-- YOUR ASSIGNMENT --
Could you write out, word for word, only the lines from the one containing "The corazón (azul)" through the last line of the data below?
⟨
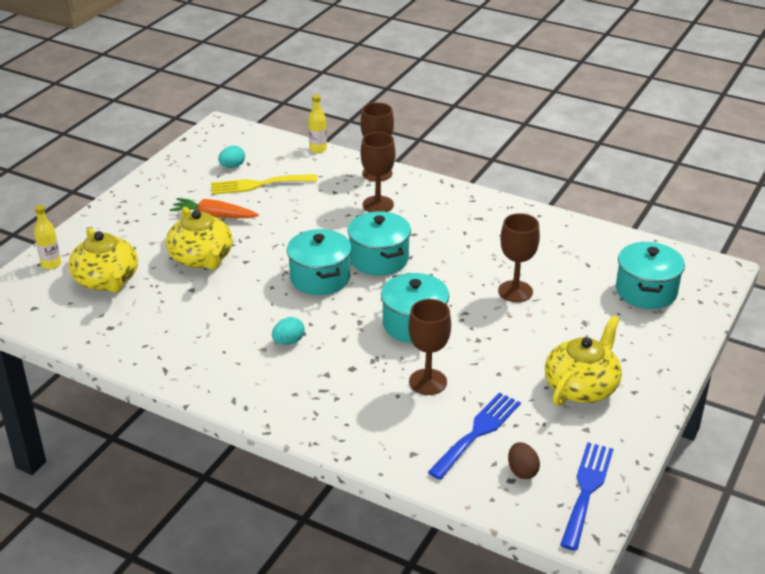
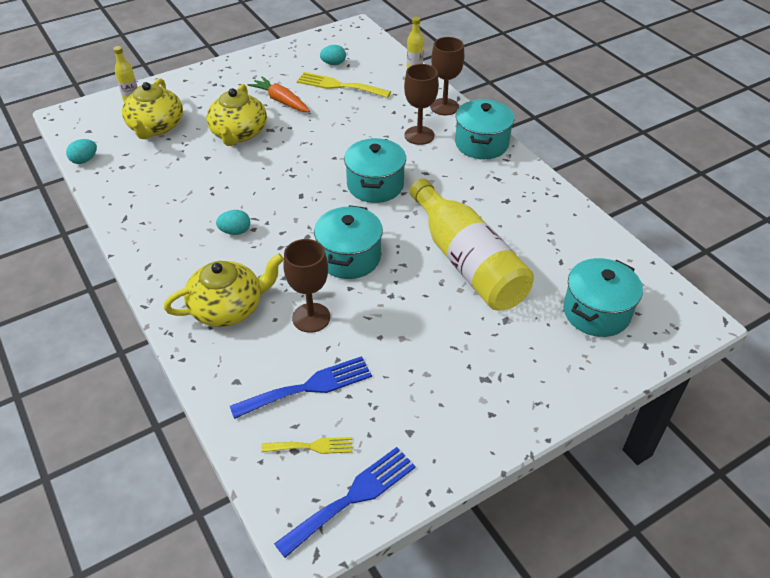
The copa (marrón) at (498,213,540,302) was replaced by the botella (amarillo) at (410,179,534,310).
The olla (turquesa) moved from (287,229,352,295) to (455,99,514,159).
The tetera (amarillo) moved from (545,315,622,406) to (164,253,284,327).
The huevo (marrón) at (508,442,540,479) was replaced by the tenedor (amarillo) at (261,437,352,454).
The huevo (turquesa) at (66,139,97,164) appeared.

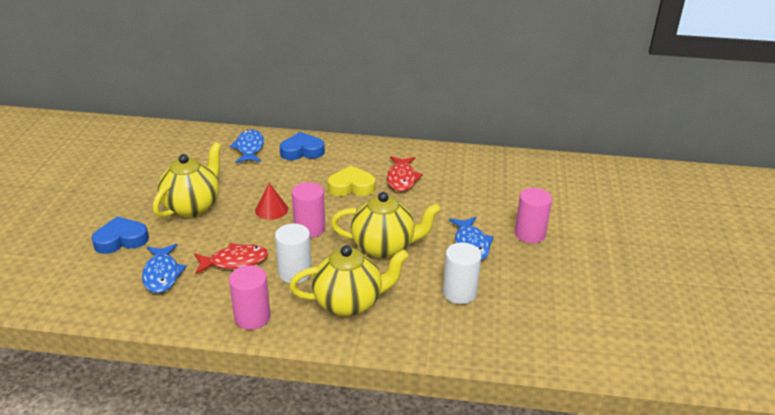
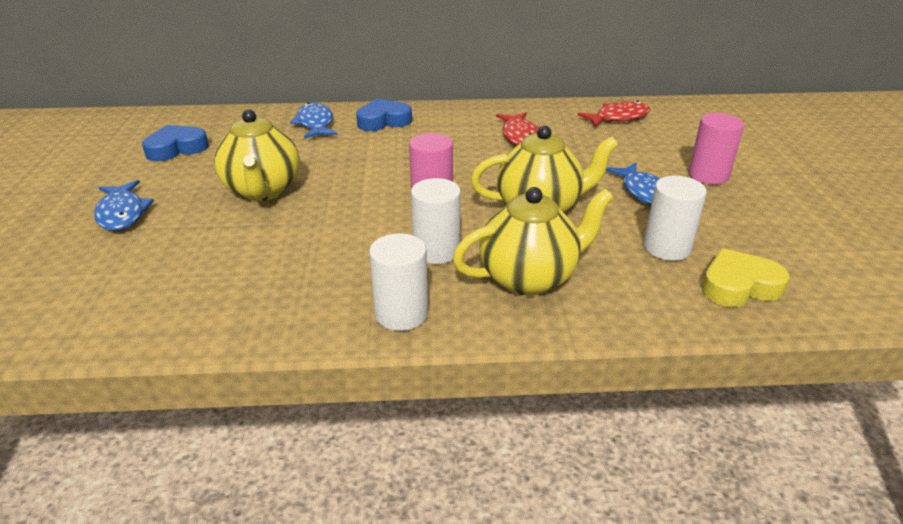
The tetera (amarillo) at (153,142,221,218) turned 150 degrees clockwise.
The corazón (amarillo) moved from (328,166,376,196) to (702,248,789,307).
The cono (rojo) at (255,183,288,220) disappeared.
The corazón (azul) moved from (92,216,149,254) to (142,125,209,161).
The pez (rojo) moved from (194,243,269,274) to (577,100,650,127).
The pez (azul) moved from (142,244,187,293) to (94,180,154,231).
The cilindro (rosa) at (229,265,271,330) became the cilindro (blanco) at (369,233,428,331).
⟩
-- ANSWER SECTION --
The corazón (azul) moved from (92,216,149,254) to (142,125,209,161).
The pez (rojo) moved from (194,243,269,274) to (577,100,650,127).
The pez (azul) moved from (142,244,187,293) to (94,180,154,231).
The cilindro (rosa) at (229,265,271,330) became the cilindro (blanco) at (369,233,428,331).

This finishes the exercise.